= Beginning of Section =
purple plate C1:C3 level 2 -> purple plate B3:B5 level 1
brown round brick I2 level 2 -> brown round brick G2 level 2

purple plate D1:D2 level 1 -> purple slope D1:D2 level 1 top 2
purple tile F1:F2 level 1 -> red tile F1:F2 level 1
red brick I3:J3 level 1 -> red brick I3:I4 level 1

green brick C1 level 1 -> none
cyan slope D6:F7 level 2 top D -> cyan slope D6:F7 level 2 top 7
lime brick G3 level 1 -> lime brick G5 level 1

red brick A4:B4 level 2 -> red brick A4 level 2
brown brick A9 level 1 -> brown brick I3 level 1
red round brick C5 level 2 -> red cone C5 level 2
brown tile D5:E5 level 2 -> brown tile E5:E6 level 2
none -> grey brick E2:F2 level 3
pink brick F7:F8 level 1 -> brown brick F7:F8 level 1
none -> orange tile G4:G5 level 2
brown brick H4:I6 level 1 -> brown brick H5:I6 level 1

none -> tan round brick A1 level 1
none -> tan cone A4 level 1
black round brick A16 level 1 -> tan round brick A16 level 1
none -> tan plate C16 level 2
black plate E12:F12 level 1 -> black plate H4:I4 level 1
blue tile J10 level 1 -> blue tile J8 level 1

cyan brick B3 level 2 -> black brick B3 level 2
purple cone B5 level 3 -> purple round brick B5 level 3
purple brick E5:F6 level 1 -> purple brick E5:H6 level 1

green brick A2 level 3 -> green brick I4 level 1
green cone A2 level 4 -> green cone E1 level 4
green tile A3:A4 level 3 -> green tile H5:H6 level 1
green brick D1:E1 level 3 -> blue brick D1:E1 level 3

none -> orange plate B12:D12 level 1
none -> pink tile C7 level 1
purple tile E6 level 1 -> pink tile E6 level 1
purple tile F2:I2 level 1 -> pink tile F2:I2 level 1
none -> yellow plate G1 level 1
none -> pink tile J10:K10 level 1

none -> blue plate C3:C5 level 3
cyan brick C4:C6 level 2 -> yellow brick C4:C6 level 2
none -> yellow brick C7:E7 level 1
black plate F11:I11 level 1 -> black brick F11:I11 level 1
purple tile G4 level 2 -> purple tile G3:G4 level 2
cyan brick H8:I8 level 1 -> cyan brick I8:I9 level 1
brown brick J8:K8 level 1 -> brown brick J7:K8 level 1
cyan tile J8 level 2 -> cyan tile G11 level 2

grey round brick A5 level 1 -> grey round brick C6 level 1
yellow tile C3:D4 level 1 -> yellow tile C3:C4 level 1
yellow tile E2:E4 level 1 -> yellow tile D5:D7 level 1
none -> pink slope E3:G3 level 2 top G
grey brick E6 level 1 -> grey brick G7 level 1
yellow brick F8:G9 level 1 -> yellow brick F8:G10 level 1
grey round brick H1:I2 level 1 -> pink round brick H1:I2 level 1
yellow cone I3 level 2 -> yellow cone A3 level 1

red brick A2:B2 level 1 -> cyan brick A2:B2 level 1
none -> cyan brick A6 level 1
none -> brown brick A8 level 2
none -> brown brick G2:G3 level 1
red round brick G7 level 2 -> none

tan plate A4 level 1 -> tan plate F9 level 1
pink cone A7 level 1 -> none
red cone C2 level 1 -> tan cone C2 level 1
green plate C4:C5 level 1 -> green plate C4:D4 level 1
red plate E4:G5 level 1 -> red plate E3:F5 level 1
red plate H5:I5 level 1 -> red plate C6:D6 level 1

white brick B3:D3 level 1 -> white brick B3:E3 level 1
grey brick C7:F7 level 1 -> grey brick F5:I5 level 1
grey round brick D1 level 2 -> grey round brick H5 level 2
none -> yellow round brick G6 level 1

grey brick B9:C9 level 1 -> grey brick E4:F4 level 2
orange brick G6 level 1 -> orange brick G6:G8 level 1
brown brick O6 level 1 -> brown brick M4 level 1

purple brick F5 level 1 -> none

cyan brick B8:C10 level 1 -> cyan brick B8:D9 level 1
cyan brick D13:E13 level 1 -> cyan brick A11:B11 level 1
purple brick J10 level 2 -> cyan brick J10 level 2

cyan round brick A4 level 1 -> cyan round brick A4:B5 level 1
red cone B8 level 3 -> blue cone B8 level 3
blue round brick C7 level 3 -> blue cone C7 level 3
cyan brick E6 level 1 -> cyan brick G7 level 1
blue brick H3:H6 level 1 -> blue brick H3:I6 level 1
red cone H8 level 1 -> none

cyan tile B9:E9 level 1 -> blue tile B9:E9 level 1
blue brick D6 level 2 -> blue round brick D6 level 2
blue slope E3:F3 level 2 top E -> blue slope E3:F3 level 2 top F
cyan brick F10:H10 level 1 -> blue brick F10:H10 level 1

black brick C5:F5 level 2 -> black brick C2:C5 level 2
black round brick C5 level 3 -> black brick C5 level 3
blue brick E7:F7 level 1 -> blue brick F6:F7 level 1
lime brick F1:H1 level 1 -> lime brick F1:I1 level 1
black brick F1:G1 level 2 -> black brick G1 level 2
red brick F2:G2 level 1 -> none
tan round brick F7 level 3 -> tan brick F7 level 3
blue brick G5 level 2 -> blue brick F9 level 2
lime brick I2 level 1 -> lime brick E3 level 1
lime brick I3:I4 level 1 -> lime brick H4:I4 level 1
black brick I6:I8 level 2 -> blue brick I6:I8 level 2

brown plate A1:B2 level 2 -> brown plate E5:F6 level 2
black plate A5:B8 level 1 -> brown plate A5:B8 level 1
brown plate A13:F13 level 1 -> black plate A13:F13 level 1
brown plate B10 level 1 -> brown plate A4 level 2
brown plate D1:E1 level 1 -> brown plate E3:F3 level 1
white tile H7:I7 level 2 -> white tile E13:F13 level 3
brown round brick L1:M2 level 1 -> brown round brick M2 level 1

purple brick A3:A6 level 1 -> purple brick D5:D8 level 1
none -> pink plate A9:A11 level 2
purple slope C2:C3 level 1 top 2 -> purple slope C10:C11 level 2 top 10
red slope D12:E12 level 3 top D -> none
= End of Section =
_What is required_: If a line in the entries contains the word "grey", copy that line out.

_The answer_:
none -> grey brick E2:F2 level 3
grey round brick A5 level 1 -> grey round brick C6 level 1
grey brick E6 level 1 -> grey brick G7 level 1
grey round brick H1:I2 level 1 -> pink round brick H1:I2 level 1
grey brick C7:F7 level 1 -> grey brick F5:I5 level 1
grey round brick D1 level 2 -> grey round brick H5 level 2
grey brick B9:C9 level 1 -> grey brick E4:F4 level 2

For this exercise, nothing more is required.